Spatial question records
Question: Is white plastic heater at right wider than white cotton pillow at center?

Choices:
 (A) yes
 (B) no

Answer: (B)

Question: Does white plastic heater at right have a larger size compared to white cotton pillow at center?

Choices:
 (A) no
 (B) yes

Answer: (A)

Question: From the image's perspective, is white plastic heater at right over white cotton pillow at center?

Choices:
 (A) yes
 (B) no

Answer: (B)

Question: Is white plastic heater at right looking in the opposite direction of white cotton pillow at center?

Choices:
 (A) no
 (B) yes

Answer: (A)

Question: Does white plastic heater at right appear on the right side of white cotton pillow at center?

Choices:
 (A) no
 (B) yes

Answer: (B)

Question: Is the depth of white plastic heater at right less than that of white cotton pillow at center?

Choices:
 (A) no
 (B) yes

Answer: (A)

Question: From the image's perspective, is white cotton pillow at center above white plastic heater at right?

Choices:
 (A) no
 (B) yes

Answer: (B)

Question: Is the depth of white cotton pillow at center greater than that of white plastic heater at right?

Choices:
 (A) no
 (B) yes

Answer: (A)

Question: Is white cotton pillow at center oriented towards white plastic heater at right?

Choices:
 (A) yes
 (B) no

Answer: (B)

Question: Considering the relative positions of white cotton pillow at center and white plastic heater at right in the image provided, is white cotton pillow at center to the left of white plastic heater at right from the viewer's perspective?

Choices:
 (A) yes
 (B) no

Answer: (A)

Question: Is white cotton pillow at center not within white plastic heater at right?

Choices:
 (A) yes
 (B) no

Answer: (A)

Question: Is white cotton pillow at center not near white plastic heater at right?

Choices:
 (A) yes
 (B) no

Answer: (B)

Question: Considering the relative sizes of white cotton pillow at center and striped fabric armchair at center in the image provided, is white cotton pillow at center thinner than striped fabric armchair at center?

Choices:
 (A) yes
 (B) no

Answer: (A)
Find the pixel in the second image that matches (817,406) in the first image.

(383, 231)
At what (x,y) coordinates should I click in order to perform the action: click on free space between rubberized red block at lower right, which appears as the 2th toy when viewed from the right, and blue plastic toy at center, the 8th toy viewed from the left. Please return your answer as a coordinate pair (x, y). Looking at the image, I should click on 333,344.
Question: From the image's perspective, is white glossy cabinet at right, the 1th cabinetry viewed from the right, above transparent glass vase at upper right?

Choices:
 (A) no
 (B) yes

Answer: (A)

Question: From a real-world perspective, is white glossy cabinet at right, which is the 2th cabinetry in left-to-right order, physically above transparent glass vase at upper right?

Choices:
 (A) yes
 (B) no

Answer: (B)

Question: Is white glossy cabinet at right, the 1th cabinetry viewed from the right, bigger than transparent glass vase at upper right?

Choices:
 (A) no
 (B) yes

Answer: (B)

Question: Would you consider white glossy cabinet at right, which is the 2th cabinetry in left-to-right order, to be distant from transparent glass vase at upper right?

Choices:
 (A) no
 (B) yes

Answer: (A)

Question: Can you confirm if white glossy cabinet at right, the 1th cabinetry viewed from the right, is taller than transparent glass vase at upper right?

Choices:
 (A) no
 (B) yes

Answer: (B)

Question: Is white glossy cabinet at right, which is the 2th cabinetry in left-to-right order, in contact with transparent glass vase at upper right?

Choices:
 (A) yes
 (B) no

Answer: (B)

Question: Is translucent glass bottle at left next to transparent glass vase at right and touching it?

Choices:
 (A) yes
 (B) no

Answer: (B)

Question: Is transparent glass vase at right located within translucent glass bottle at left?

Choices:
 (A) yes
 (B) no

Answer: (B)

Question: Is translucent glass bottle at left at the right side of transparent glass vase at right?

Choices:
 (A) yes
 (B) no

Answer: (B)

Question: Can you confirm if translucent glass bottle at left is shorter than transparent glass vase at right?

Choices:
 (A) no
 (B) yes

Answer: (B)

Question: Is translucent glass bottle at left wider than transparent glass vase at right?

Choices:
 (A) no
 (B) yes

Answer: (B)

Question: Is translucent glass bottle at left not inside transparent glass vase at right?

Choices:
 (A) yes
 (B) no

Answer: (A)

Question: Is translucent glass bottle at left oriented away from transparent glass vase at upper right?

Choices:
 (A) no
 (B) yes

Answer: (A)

[Problem description]
Change every "white plastic heater" in the material above to "white metal heater", and leave everything else unchanged.

[Correct result]
Question: Is white metal heater at right wider than white cotton pillow at center?

Choices:
 (A) yes
 (B) no

Answer: (B)

Question: Does white metal heater at right have a larger size compared to white cotton pillow at center?

Choices:
 (A) no
 (B) yes

Answer: (A)

Question: From the image's perspective, is white metal heater at right over white cotton pillow at center?

Choices:
 (A) yes
 (B) no

Answer: (B)

Question: Is white metal heater at right looking in the opposite direction of white cotton pillow at center?

Choices:
 (A) no
 (B) yes

Answer: (A)

Question: Does white metal heater at right appear on the right side of white cotton pillow at center?

Choices:
 (A) no
 (B) yes

Answer: (B)

Question: Is the depth of white metal heater at right less than that of white cotton pillow at center?

Choices:
 (A) no
 (B) yes

Answer: (A)

Question: From the image's perspective, is white cotton pillow at center above white metal heater at right?

Choices:
 (A) no
 (B) yes

Answer: (B)

Question: Is the depth of white cotton pillow at center greater than that of white metal heater at right?

Choices:
 (A) no
 (B) yes

Answer: (A)

Question: Is white cotton pillow at center oriented towards white metal heater at right?

Choices:
 (A) yes
 (B) no

Answer: (B)

Question: Considering the relative positions of white cotton pillow at center and white metal heater at right in the image provided, is white cotton pillow at center to the left of white metal heater at right from the viewer's perspective?

Choices:
 (A) yes
 (B) no

Answer: (A)

Question: Is white cotton pillow at center not within white metal heater at right?

Choices:
 (A) yes
 (B) no

Answer: (A)

Question: Is white cotton pillow at center not near white metal heater at right?

Choices:
 (A) yes
 (B) no

Answer: (B)

Question: Considering the relative sizes of white cotton pillow at center and striped fabric armchair at center in the image provided, is white cotton pillow at center thinner than striped fabric armchair at center?

Choices:
 (A) yes
 (B) no

Answer: (A)
Find the pixel in the second image that matches (817,406) in the first image.

(383, 231)
At what (x,y) coordinates should I click in order to perform the action: click on free space between rubberized red block at lower right, which appears as the 2th toy when viewed from the right, and blue plastic toy at center, the 8th toy viewed from the left. Please return your answer as a coordinate pair (x, y). Looking at the image, I should click on 333,344.
Question: From the image's perspective, is white glossy cabinet at right, the 1th cabinetry viewed from the right, above transparent glass vase at upper right?

Choices:
 (A) no
 (B) yes

Answer: (A)

Question: From a real-world perspective, is white glossy cabinet at right, which is the 2th cabinetry in left-to-right order, physically above transparent glass vase at upper right?

Choices:
 (A) yes
 (B) no

Answer: (B)

Question: Is white glossy cabinet at right, the 1th cabinetry viewed from the right, bigger than transparent glass vase at upper right?

Choices:
 (A) no
 (B) yes

Answer: (B)

Question: Would you consider white glossy cabinet at right, which is the 2th cabinetry in left-to-right order, to be distant from transparent glass vase at upper right?

Choices:
 (A) no
 (B) yes

Answer: (A)

Question: Can you confirm if white glossy cabinet at right, the 1th cabinetry viewed from the right, is taller than transparent glass vase at upper right?

Choices:
 (A) no
 (B) yes

Answer: (B)

Question: Is white glossy cabinet at right, which is the 2th cabinetry in left-to-right order, in contact with transparent glass vase at upper right?

Choices:
 (A) yes
 (B) no

Answer: (B)

Question: Is translucent glass bottle at left next to transparent glass vase at right and touching it?

Choices:
 (A) yes
 (B) no

Answer: (B)

Question: Is transparent glass vase at right located within translucent glass bottle at left?

Choices:
 (A) yes
 (B) no

Answer: (B)

Question: Is translucent glass bottle at left at the right side of transparent glass vase at right?

Choices:
 (A) yes
 (B) no

Answer: (B)

Question: Can you confirm if translucent glass bottle at left is shorter than transparent glass vase at right?

Choices:
 (A) no
 (B) yes

Answer: (B)

Question: Is translucent glass bottle at left wider than transparent glass vase at right?

Choices:
 (A) no
 (B) yes

Answer: (B)

Question: Is translucent glass bottle at left not inside transparent glass vase at right?

Choices:
 (A) yes
 (B) no

Answer: (A)

Question: Is translucent glass bottle at left oriented away from transparent glass vase at upper right?

Choices:
 (A) no
 (B) yes

Answer: (A)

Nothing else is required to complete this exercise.